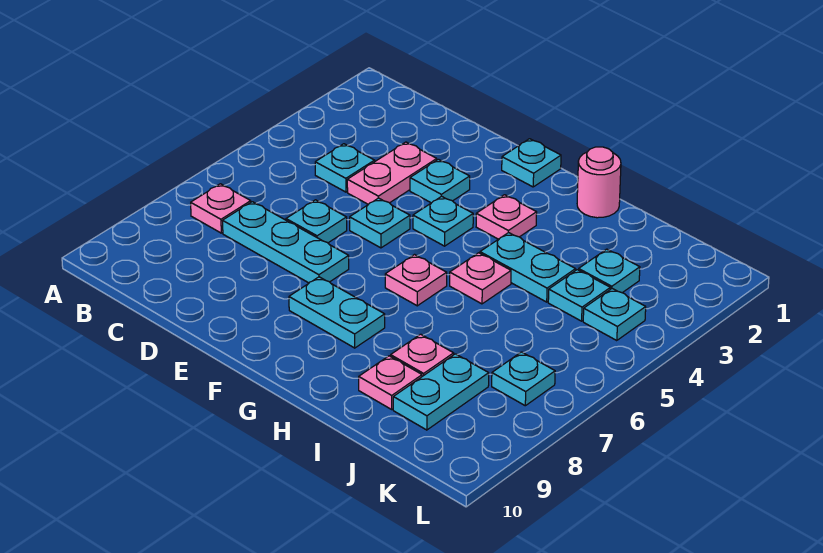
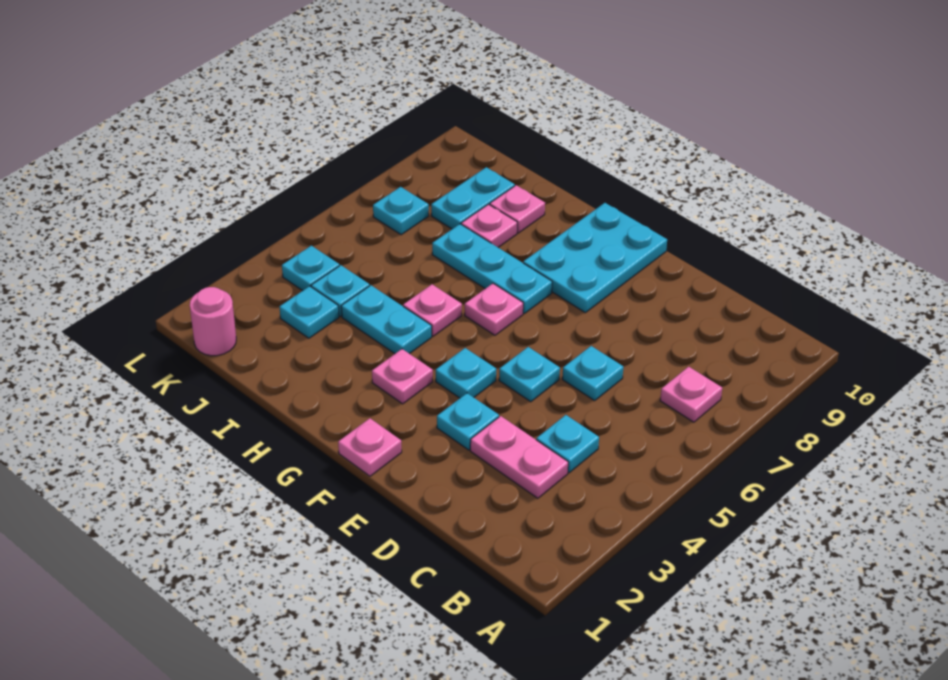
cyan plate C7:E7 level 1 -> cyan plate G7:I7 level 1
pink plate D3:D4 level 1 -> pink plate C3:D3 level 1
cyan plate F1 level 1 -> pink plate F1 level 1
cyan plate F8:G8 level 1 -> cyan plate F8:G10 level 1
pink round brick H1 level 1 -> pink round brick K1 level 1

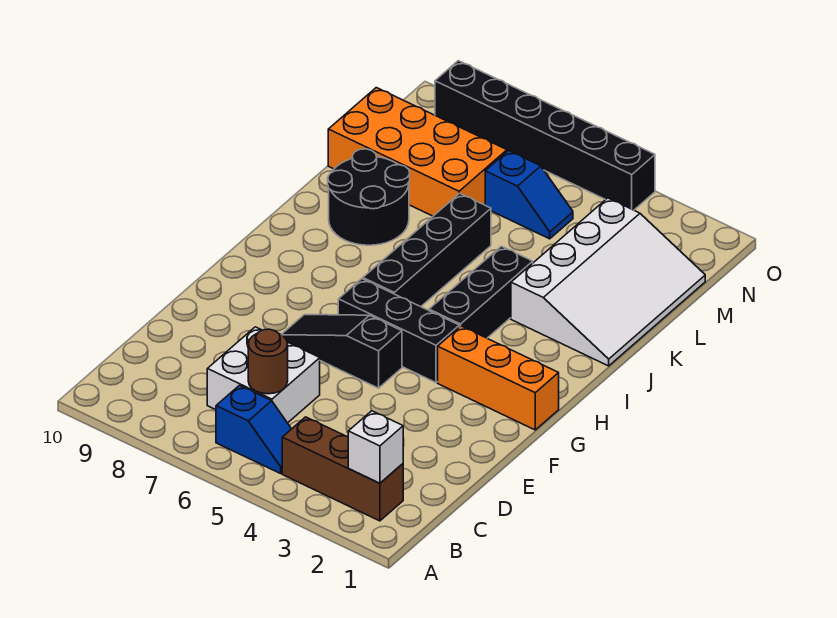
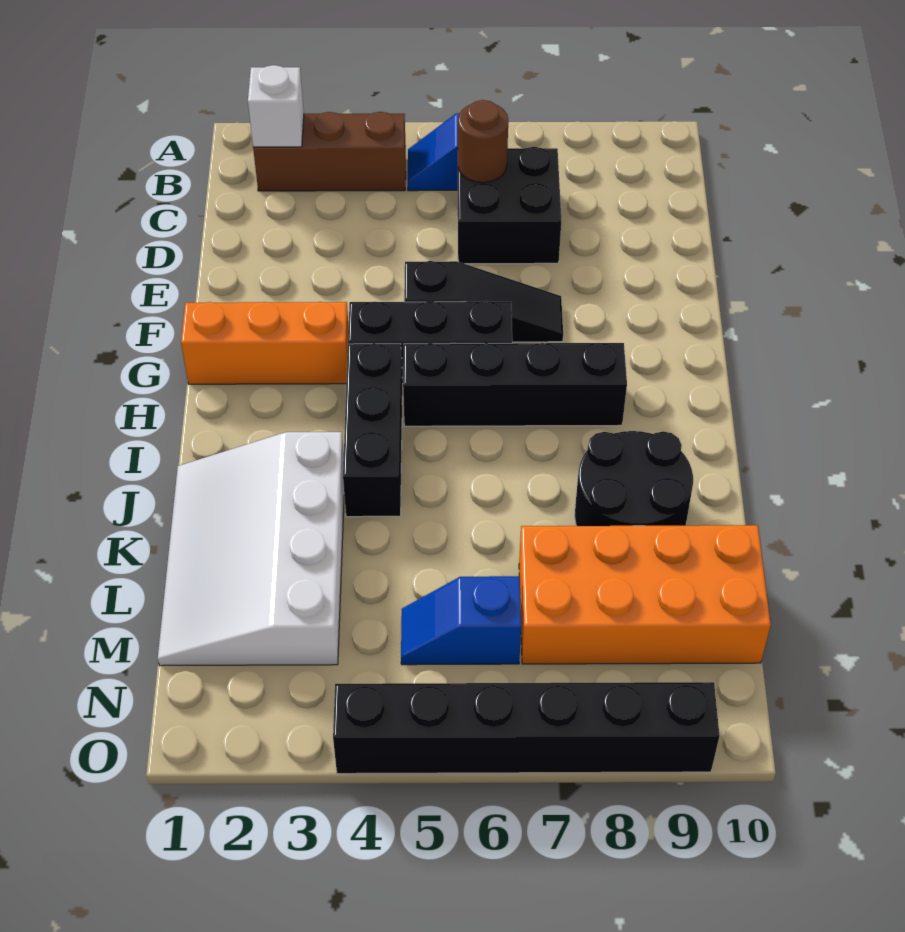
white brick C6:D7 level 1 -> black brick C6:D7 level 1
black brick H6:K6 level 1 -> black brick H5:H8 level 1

****

> REQUIRED WORK: Everything in the records must be returned exactly, except the pictures.

> ANSWER TO THIS TASK:
cyan plate C7:E7 level 1 -> cyan plate G7:I7 level 1
pink plate D3:D4 level 1 -> pink plate C3:D3 level 1
cyan plate F1 level 1 -> pink plate F1 level 1
cyan plate F8:G8 level 1 -> cyan plate F8:G10 level 1
pink round brick H1 level 1 -> pink round brick K1 level 1

white brick C6:D7 level 1 -> black brick C6:D7 level 1
black brick H6:K6 level 1 -> black brick H5:H8 level 1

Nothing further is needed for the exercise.